Change detection outputs

============

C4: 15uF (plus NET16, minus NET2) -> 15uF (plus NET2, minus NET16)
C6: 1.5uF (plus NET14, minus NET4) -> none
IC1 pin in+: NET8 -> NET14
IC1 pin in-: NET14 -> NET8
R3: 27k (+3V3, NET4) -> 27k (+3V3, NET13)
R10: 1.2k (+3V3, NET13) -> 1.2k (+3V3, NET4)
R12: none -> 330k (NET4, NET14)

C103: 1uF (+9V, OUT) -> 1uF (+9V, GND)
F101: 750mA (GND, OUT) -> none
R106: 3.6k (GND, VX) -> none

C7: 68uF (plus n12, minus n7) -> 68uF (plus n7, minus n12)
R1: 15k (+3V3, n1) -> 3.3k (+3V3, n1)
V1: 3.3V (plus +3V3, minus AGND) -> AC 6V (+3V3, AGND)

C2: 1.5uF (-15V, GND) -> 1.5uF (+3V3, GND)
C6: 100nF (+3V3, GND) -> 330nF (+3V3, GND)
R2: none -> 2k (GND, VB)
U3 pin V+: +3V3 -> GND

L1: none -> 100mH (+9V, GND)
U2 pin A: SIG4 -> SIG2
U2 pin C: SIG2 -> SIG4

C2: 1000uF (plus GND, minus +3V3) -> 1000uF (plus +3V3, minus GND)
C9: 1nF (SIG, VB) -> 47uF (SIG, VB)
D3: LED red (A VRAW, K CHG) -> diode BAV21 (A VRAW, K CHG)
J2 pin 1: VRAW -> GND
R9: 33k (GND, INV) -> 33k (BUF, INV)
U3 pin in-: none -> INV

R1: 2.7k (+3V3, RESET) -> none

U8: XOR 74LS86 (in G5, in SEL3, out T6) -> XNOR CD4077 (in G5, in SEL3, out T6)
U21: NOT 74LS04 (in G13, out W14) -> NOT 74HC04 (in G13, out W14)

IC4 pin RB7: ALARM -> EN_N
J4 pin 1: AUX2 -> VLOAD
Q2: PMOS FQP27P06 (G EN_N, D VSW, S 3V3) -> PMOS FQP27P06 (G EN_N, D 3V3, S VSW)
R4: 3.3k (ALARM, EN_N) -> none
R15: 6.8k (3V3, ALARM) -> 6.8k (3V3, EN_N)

============

## AIM OF THE EXERCISE:
I would like you to output every record exactly as written.

## RESULT BELOW:
C4: 15uF (plus NET16, minus NET2) -> 15uF (plus NET2, minus NET16)
C6: 1.5uF (plus NET14, minus NET4) -> none
IC1 pin in+: NET8 -> NET14
IC1 pin in-: NET14 -> NET8
R3: 27k (+3V3, NET4) -> 27k (+3V3, NET13)
R10: 1.2k (+3V3, NET13) -> 1.2k (+3V3, NET4)
R12: none -> 330k (NET4, NET14)

C103: 1uF (+9V, OUT) -> 1uF (+9V, GND)
F101: 750mA (GND, OUT) -> none
R106: 3.6k (GND, VX) -> none

C7: 68uF (plus n12, minus n7) -> 68uF (plus n7, minus n12)
R1: 15k (+3V3, n1) -> 3.3k (+3V3, n1)
V1: 3.3V (plus +3V3, minus AGND) -> AC 6V (+3V3, AGND)

C2: 1.5uF (-15V, GND) -> 1.5uF (+3V3, GND)
C6: 100nF (+3V3, GND) -> 330nF (+3V3, GND)
R2: none -> 2k (GND, VB)
U3 pin V+: +3V3 -> GND

L1: none -> 100mH (+9V, GND)
U2 pin A: SIG4 -> SIG2
U2 pin C: SIG2 -> SIG4

C2: 1000uF (plus GND, minus +3V3) -> 1000uF (plus +3V3, minus GND)
C9: 1nF (SIG, VB) -> 47uF (SIG, VB)
D3: LED red (A VRAW, K CHG) -> diode BAV21 (A VRAW, K CHG)
J2 pin 1: VRAW -> GND
R9: 33k (GND, INV) -> 33k (BUF, INV)
U3 pin in-: none -> INV

R1: 2.7k (+3V3, RESET) -> none

U8: XOR 74LS86 (in G5, in SEL3, out T6) -> XNOR CD4077 (in G5, in SEL3, out T6)
U21: NOT 74LS04 (in G13, out W14) -> NOT 74HC04 (in G13, out W14)

IC4 pin RB7: ALARM -> EN_N
J4 pin 1: AUX2 -> VLOAD
Q2: PMOS FQP27P06 (G EN_N, D VSW, S 3V3) -> PMOS FQP27P06 (G EN_N, D 3V3, S VSW)
R4: 3.3k (ALARM, EN_N) -> none
R15: 6.8k (3V3, ALARM) -> 6.8k (3V3, EN_N)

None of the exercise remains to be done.